#### [The data]
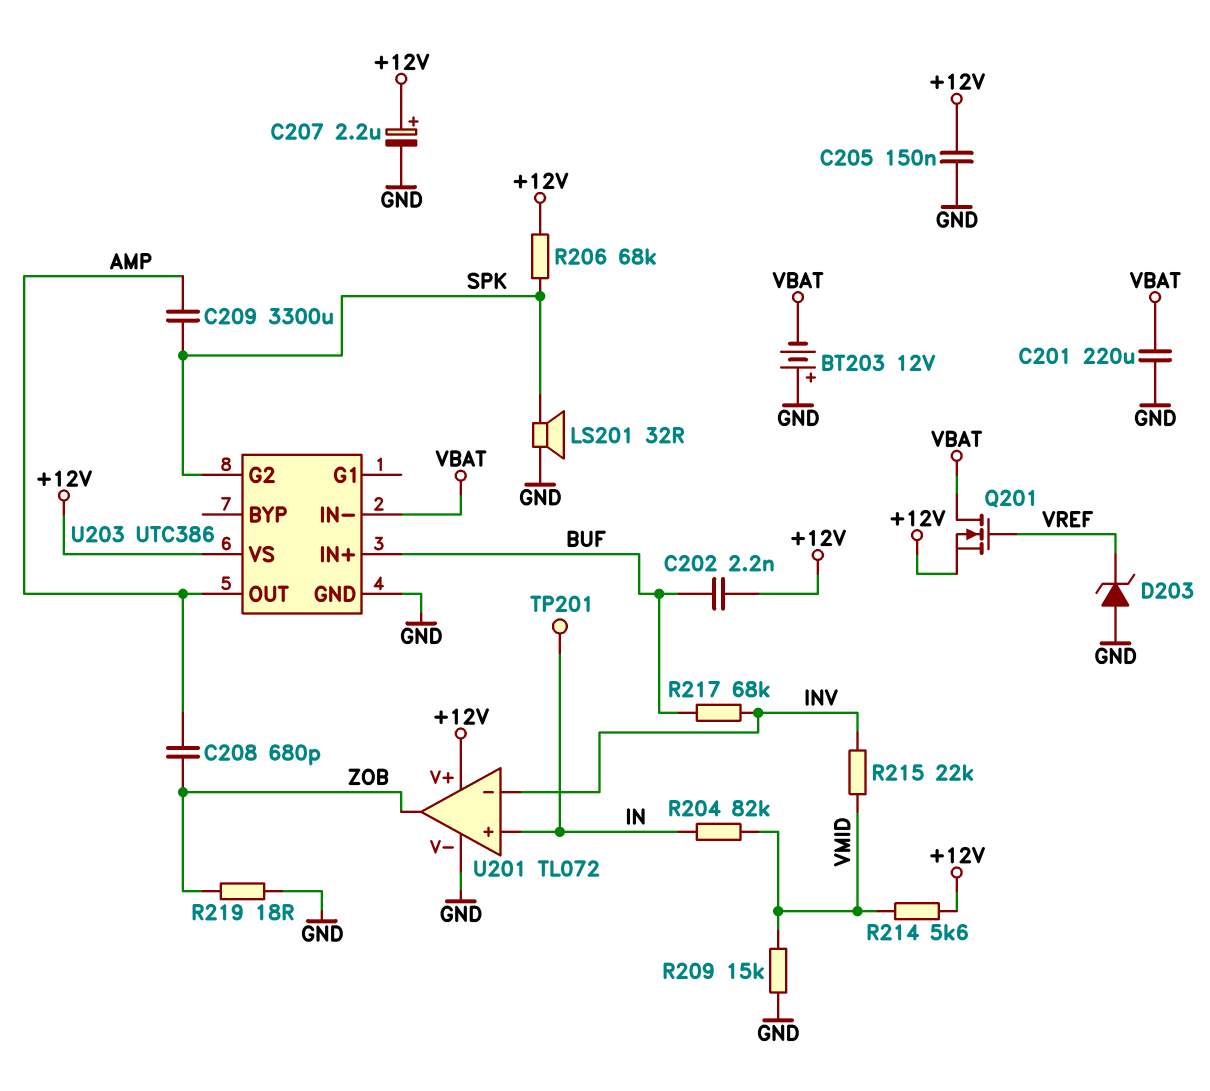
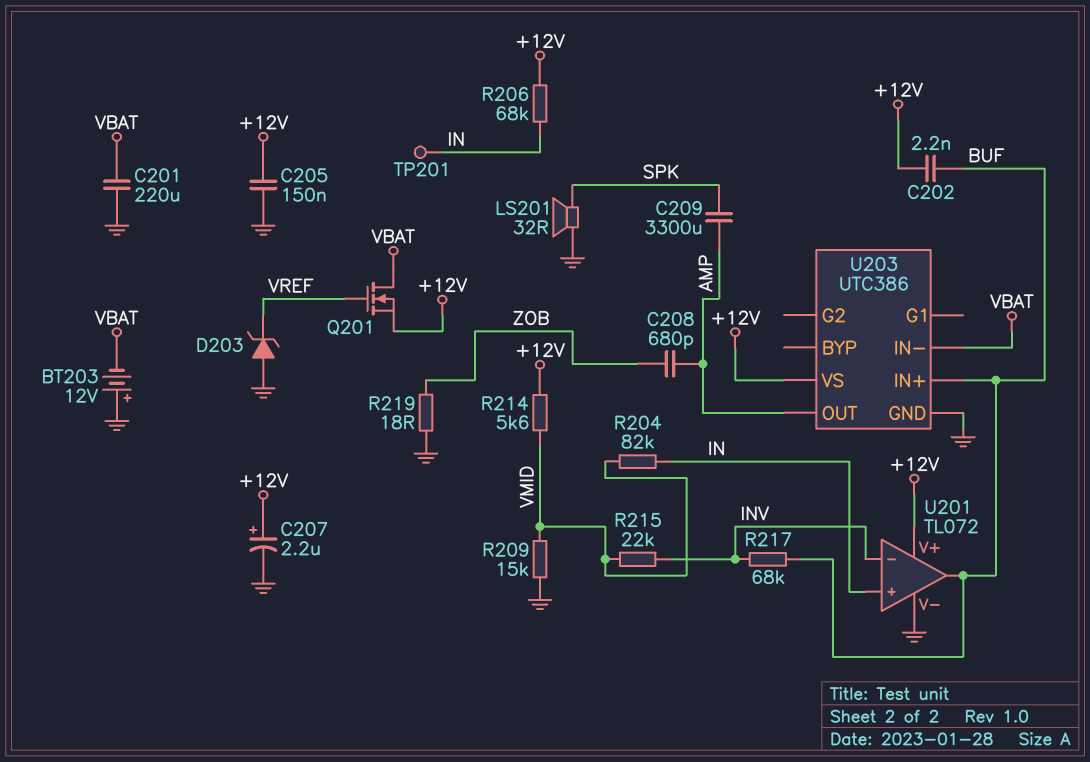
R206: 68k (+12V, SPK) -> 68k (+12V, IN)
U201 pin out: ZOB -> BUF
U203 pin G2: SPK -> none

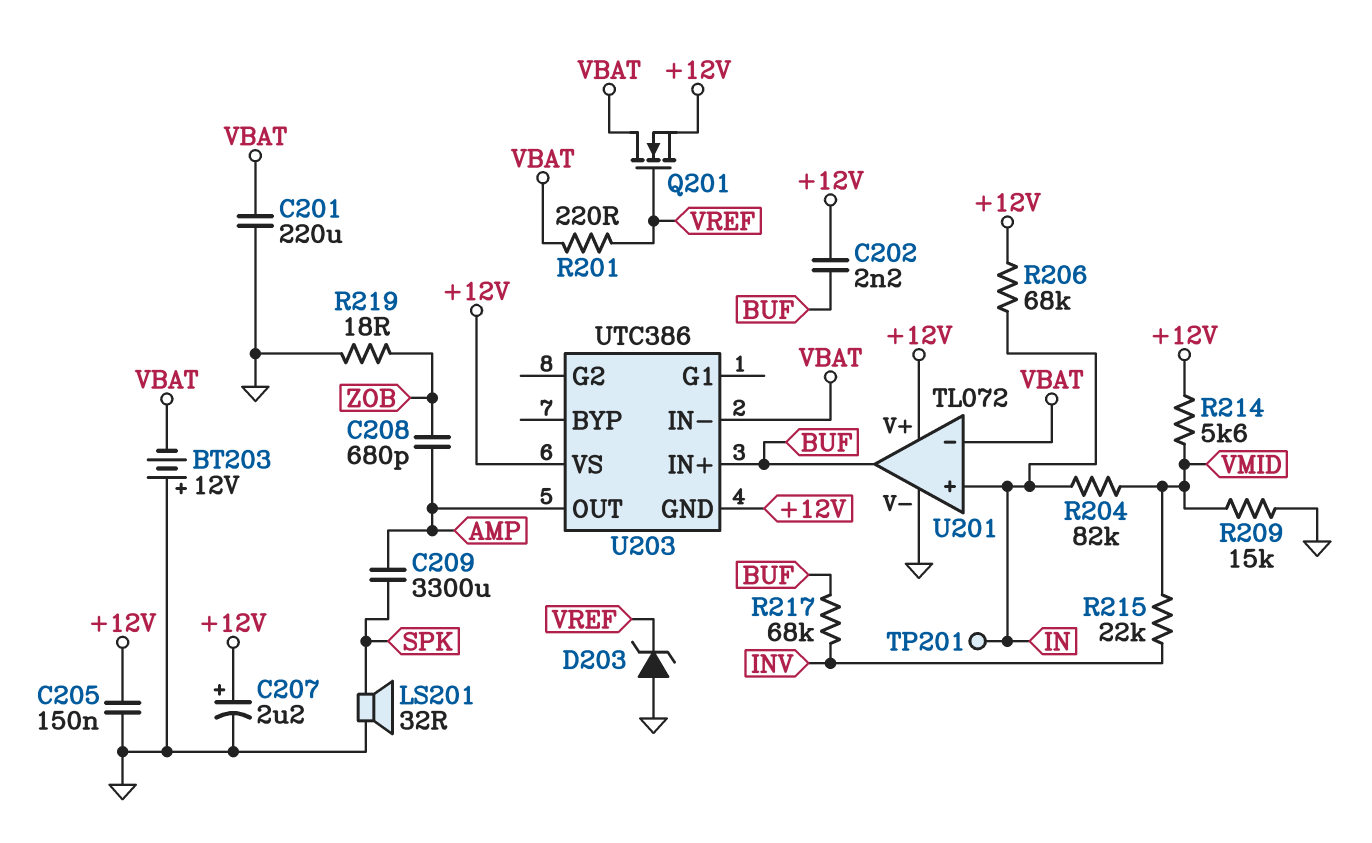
R201: none -> 220 (VBAT, VREF)
U201 pin in-: INV -> VBAT
U203 pin GND: GND -> +12V

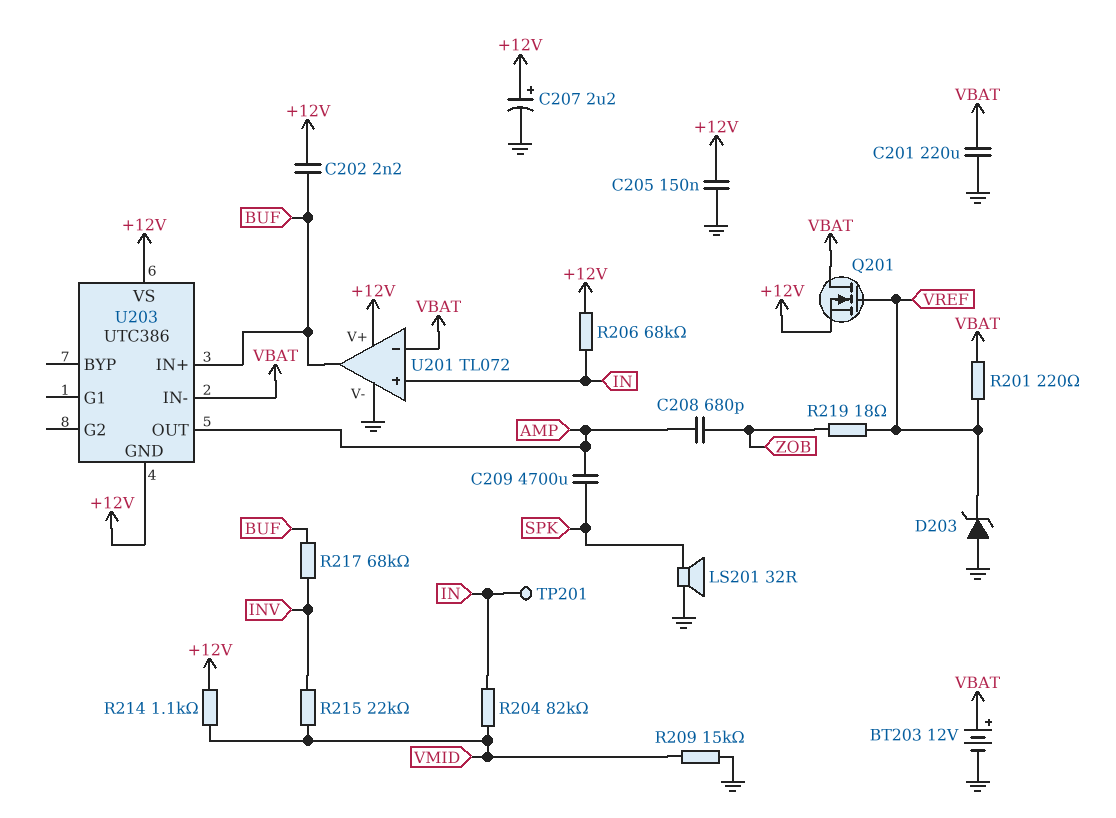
BT203: 12V (plus GND, minus VBAT) -> 12V (plus VBAT, minus GND)
C209: 3300uF (AMP, SPK) -> 4700uF (AMP, SPK)
R214: 5.6k (+12V, VMID) -> 1.1k (+12V, VMID)
R219: 18 (GND, ZOB) -> 18 (VREF, ZOB)

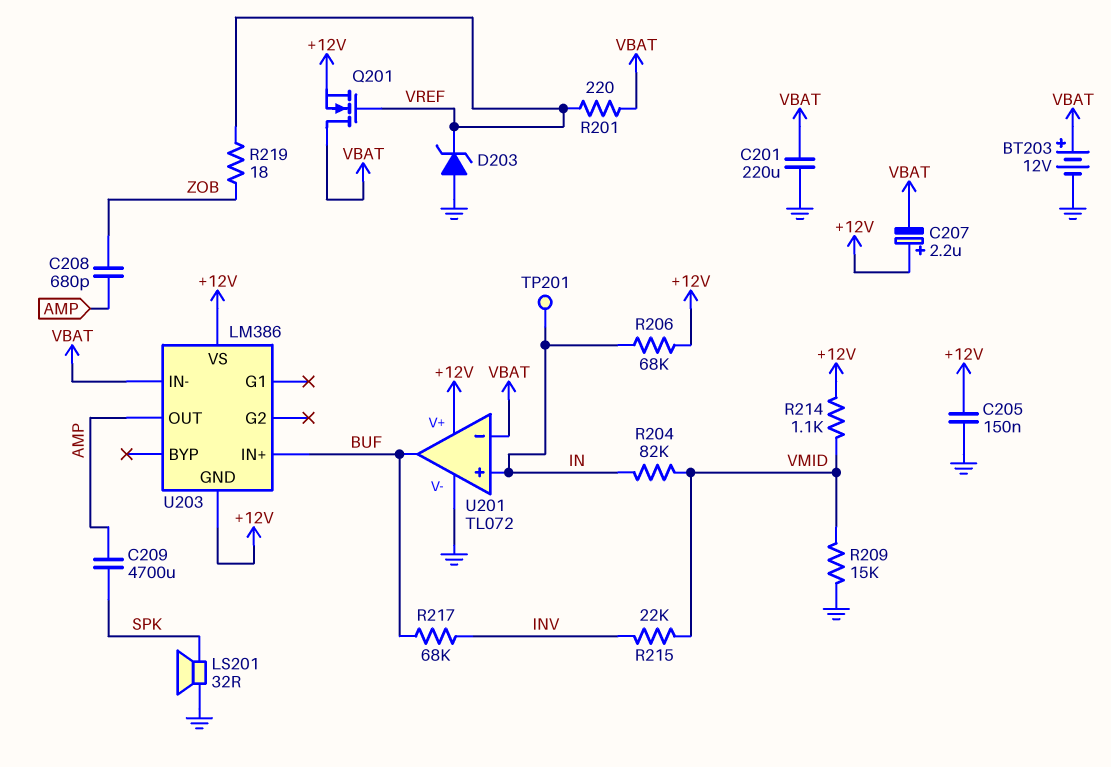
C202: 2.2nF (+12V, BUF) -> none
C207: 2.2uF (plus +12V, minus GND) -> 2.2uF (plus +12V, minus VBAT)
U203: UTC386 -> LM386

#### [Work item]
Each line from the top of the records through the one containing "BT203: 12V (plus" needs to be transcribed exactly, without pictures.

#### [Response]
R206: 68k (+12V, SPK) -> 68k (+12V, IN)
U201 pin out: ZOB -> BUF
U203 pin G2: SPK -> none

R201: none -> 220 (VBAT, VREF)
U201 pin in-: INV -> VBAT
U203 pin GND: GND -> +12V

BT203: 12V (plus GND, minus VBAT) -> 12V (plus VBAT, minus GND)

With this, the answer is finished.